[Task]:
Copy exactly the lines of the records below, and only those lines, beginning with the line that contains "pos1: [454, 284]" and ending with the line that contains "pos1: [199, 550]".

[Saved data entries]

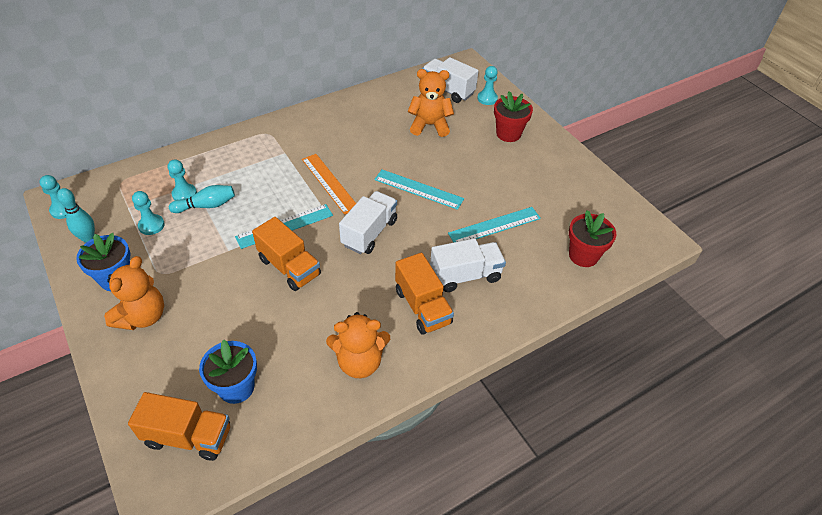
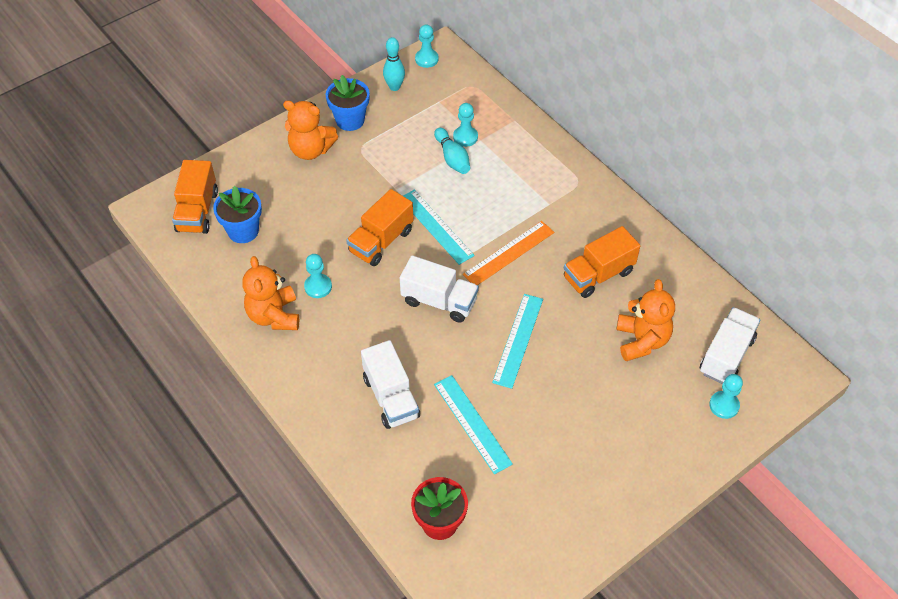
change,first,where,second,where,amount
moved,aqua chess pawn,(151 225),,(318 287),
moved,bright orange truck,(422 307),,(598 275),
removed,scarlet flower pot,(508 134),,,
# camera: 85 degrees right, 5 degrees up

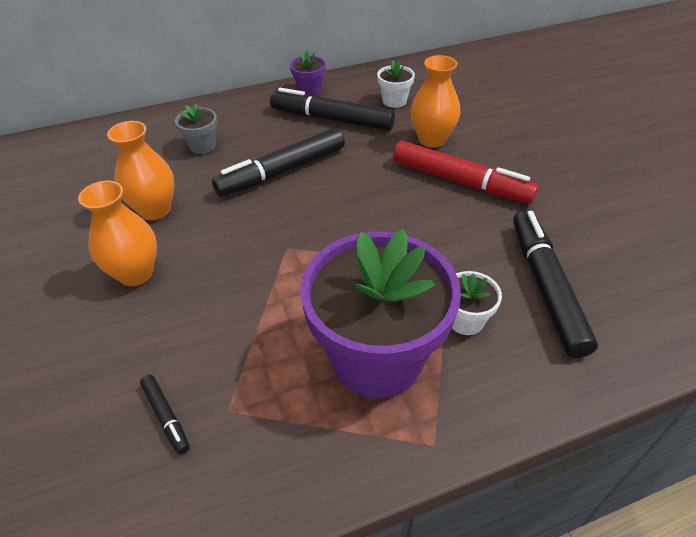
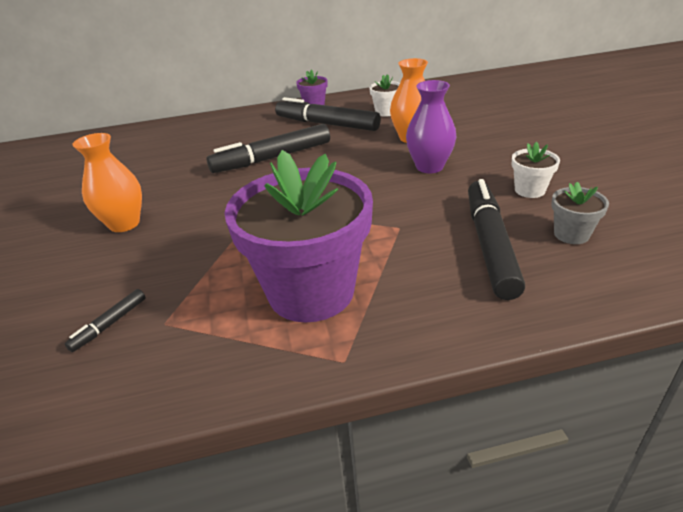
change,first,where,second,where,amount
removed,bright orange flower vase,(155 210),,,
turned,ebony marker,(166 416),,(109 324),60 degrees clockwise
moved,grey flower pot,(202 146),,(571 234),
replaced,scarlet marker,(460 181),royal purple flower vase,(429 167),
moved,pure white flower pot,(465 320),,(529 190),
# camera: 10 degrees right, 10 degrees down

--

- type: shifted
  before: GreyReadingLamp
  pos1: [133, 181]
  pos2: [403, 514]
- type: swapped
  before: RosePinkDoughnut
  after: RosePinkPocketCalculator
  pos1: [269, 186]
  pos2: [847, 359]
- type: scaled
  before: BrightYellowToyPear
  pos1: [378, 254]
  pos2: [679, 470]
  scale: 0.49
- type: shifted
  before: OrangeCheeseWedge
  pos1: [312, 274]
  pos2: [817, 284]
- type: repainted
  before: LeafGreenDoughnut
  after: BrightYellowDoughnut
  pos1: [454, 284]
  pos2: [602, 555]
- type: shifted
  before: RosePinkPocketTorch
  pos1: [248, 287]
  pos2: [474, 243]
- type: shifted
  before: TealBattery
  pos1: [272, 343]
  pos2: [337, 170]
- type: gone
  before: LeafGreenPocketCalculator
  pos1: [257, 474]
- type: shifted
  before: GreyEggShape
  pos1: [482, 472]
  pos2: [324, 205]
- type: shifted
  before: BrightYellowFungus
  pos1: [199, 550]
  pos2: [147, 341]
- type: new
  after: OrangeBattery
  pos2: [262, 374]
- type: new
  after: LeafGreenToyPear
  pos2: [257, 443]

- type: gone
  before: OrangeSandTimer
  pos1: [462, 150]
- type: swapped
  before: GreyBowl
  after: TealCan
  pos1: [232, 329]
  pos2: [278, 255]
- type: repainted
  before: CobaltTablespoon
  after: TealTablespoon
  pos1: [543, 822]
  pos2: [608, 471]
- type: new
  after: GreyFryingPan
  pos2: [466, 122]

[Expected output]:
  pos1: [454, 284]
  pos2: [602, 555]
- type: shifted
  before: RosePinkPocketTorch
  pos1: [248, 287]
  pos2: [474, 243]
- type: shifted
  before: TealBattery
  pos1: [272, 343]
  pos2: [337, 170]
- type: gone
  before: LeafGreenPocketCalculator
  pos1: [257, 474]
- type: shifted
  before: GreyEggShape
  pos1: [482, 472]
  pos2: [324, 205]
- type: shifted
  before: BrightYellowFungus
  pos1: [199, 550]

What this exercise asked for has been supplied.